- _Information shown_
+ + + + +

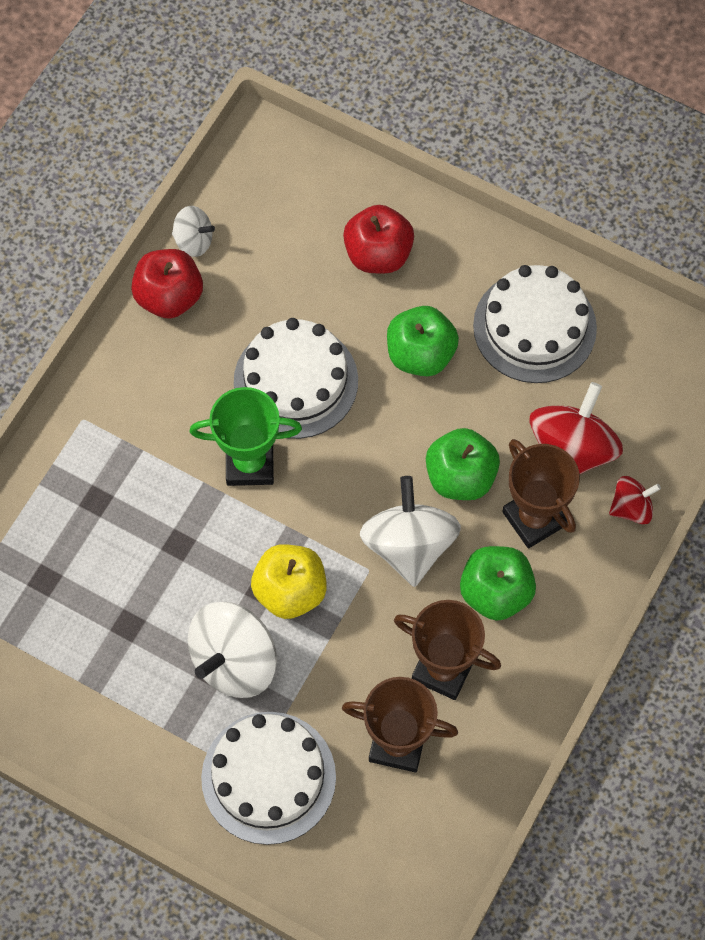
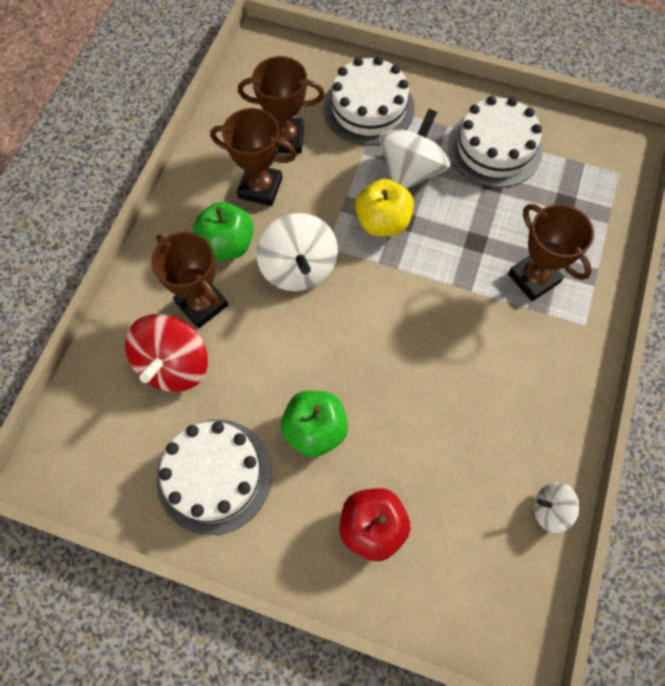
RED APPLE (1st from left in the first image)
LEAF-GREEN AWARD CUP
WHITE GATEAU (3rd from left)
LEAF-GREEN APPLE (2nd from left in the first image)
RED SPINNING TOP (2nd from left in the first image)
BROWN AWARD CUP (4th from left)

+ + + + +

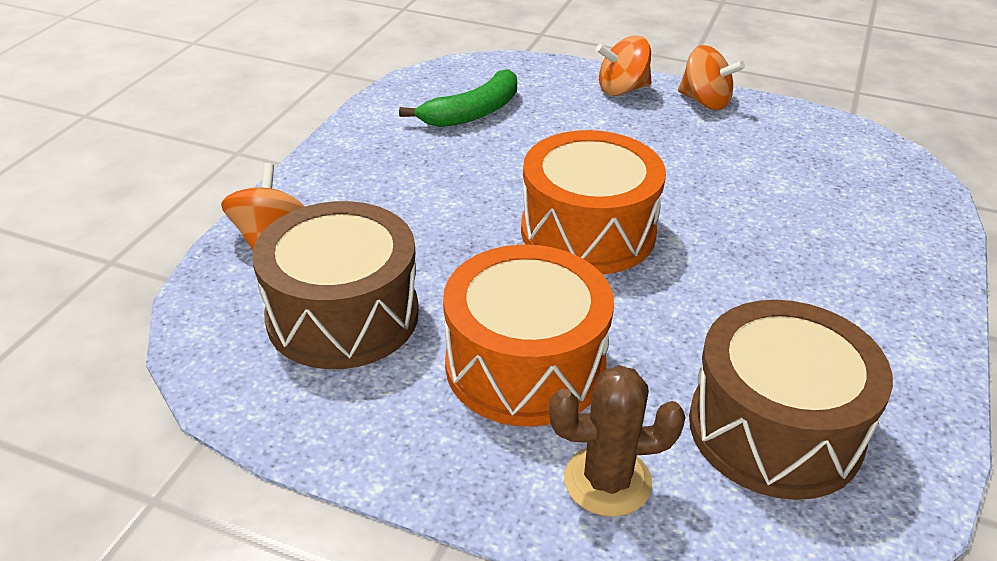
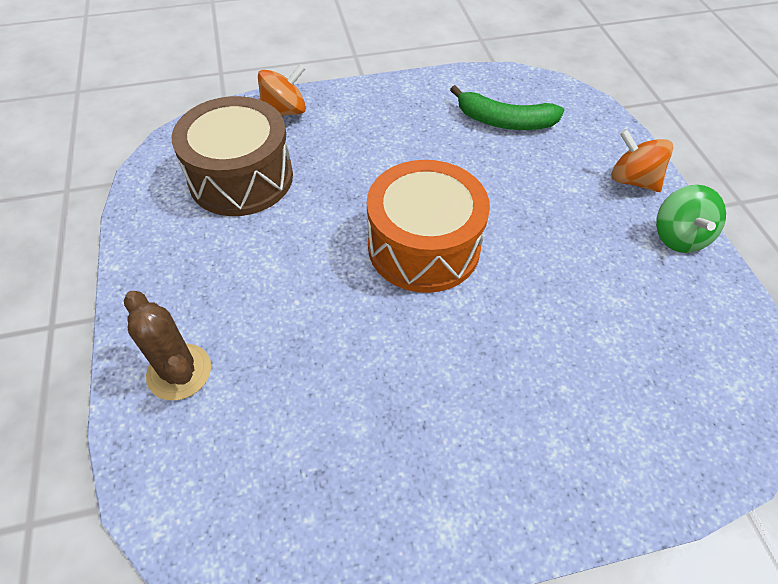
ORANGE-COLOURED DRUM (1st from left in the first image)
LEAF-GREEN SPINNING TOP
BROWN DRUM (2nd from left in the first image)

+ + + + +

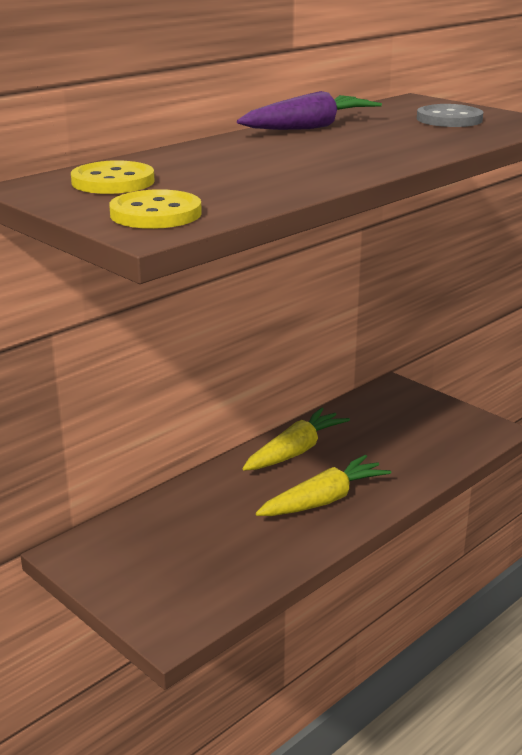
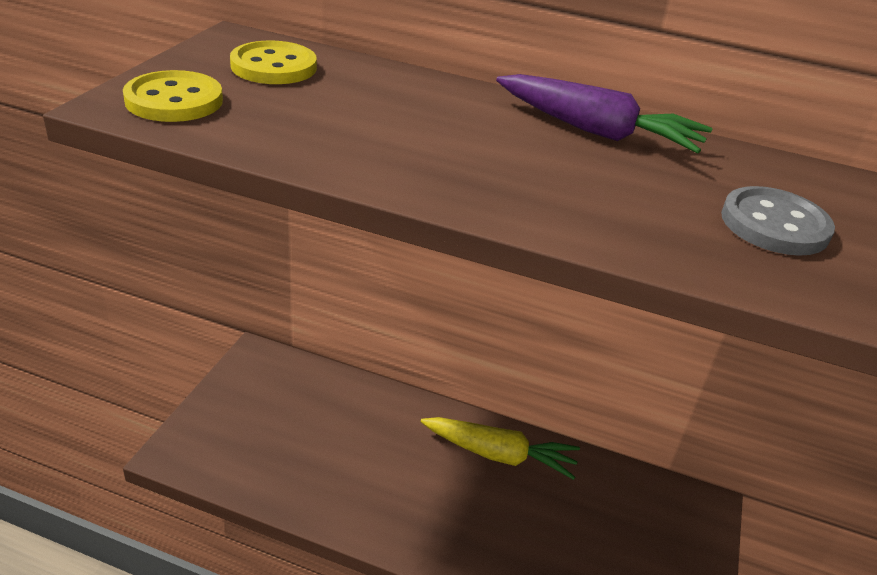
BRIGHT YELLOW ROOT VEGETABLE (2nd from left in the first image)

+ + + + +

- _Task statement_
Given the records above, return exactly the lines starting at the line containing "RED APPLE (1st from left in the first image)" and ending at the line containing "BROWN AWARD CUP (4th from left)", including both.

- _Worked solution_
RED APPLE (1st from left in the first image)
LEAF-GREEN AWARD CUP
WHITE GATEAU (3rd from left)
LEAF-GREEN APPLE (2nd from left in the first image)
RED SPINNING TOP (2nd from left in the first image)
BROWN AWARD CUP (4th from left)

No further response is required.